# Aim of the exercise
Find the line containing "C203: 2.2nF (N7, N16) -> 2.2nF (N16, N20)" in the listing below. Repeat it exactly, along with each following line up to and including the one containing "Q1: PNP BC327".

# Data for this exercise
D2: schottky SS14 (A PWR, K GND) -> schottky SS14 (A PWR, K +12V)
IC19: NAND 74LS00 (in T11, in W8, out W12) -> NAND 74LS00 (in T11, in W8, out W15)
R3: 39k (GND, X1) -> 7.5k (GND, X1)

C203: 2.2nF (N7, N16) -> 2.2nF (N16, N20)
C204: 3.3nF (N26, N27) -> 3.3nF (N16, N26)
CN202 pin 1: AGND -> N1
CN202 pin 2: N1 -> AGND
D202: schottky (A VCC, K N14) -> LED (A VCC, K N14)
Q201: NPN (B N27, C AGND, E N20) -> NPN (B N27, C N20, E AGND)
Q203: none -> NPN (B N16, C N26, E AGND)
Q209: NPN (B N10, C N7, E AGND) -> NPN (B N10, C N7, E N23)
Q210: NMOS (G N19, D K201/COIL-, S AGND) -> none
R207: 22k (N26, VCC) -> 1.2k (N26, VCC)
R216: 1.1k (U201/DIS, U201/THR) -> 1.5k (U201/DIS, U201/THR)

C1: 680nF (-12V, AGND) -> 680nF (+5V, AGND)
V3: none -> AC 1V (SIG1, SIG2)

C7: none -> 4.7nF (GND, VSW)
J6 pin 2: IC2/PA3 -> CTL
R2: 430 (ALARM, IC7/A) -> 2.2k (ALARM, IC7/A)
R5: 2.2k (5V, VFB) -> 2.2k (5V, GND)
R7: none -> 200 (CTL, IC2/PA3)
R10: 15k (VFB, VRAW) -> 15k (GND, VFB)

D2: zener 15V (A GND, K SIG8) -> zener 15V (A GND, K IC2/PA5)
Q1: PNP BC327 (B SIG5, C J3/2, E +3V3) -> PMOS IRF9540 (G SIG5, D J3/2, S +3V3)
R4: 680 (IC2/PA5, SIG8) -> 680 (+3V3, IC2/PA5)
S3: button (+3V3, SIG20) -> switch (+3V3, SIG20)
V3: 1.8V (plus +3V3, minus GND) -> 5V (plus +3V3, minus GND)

# Response to this task
C203: 2.2nF (N7, N16) -> 2.2nF (N16, N20)
C204: 3.3nF (N26, N27) -> 3.3nF (N16, N26)
CN202 pin 1: AGND -> N1
CN202 pin 2: N1 -> AGND
D202: schottky (A VCC, K N14) -> LED (A VCC, K N14)
Q201: NPN (B N27, C AGND, E N20) -> NPN (B N27, C N20, E AGND)
Q203: none -> NPN (B N16, C N26, E AGND)
Q209: NPN (B N10, C N7, E AGND) -> NPN (B N10, C N7, E N23)
Q210: NMOS (G N19, D K201/COIL-, S AGND) -> none
R207: 22k (N26, VCC) -> 1.2k (N26, VCC)
R216: 1.1k (U201/DIS, U201/THR) -> 1.5k (U201/DIS, U201/THR)

C1: 680nF (-12V, AGND) -> 680nF (+5V, AGND)
V3: none -> AC 1V (SIG1, SIG2)

C7: none -> 4.7nF (GND, VSW)
J6 pin 2: IC2/PA3 -> CTL
R2: 430 (ALARM, IC7/A) -> 2.2k (ALARM, IC7/A)
R5: 2.2k (5V, VFB) -> 2.2k (5V, GND)
R7: none -> 200 (CTL, IC2/PA3)
R10: 15k (VFB, VRAW) -> 15k (GND, VFB)

D2: zener 15V (A GND, K SIG8) -> zener 15V (A GND, K IC2/PA5)
Q1: PNP BC327 (B SIG5, C J3/2, E +3V3) -> PMOS IRF9540 (G SIG5, D J3/2, S +3V3)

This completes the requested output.